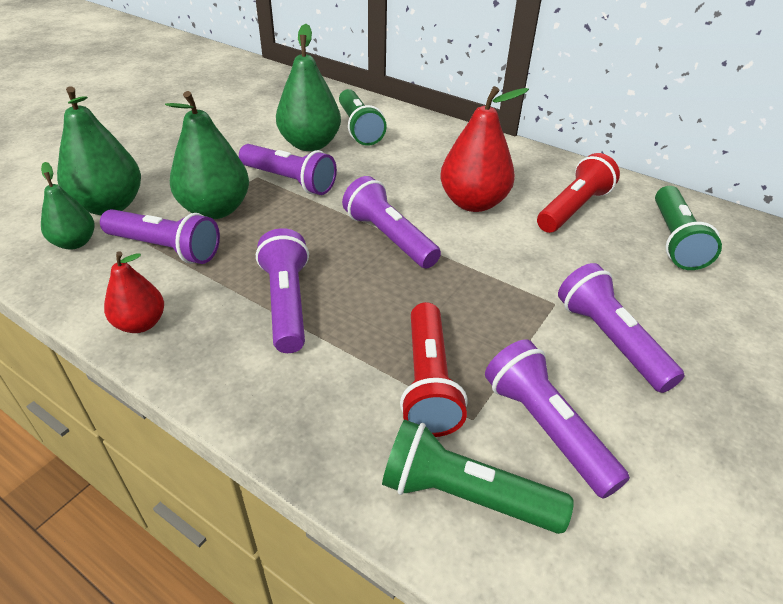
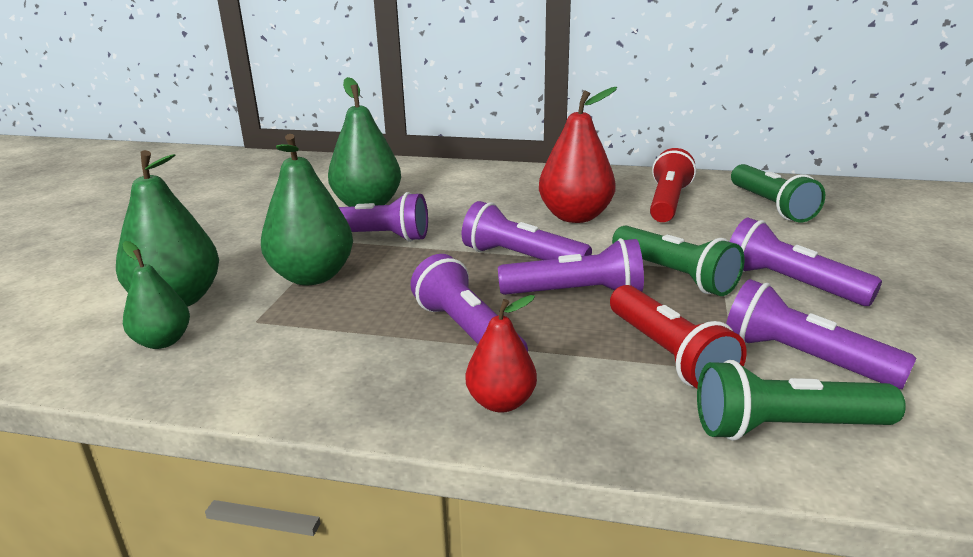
camera: 20 degrees left, 15 degrees down
purple flashlight [100,209,220,264] -> purple flashlight moved to [498,238,644,295]
red pear [104,251,164,333] -> red pear moved to [466,295,537,413]
green flashlight [339,89,387,146] -> green flashlight moved to [612,226,744,296]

* [ASSIGNED TASK]: A word-for-word transcription of the listing is needed, minus its images.

* [PROBLEM SOLUTION]:
camera: 20 degrees left, 15 degrees down
purple flashlight [100,209,220,264] -> purple flashlight moved to [498,238,644,295]
red pear [104,251,164,333] -> red pear moved to [466,295,537,413]
green flashlight [339,89,387,146] -> green flashlight moved to [612,226,744,296]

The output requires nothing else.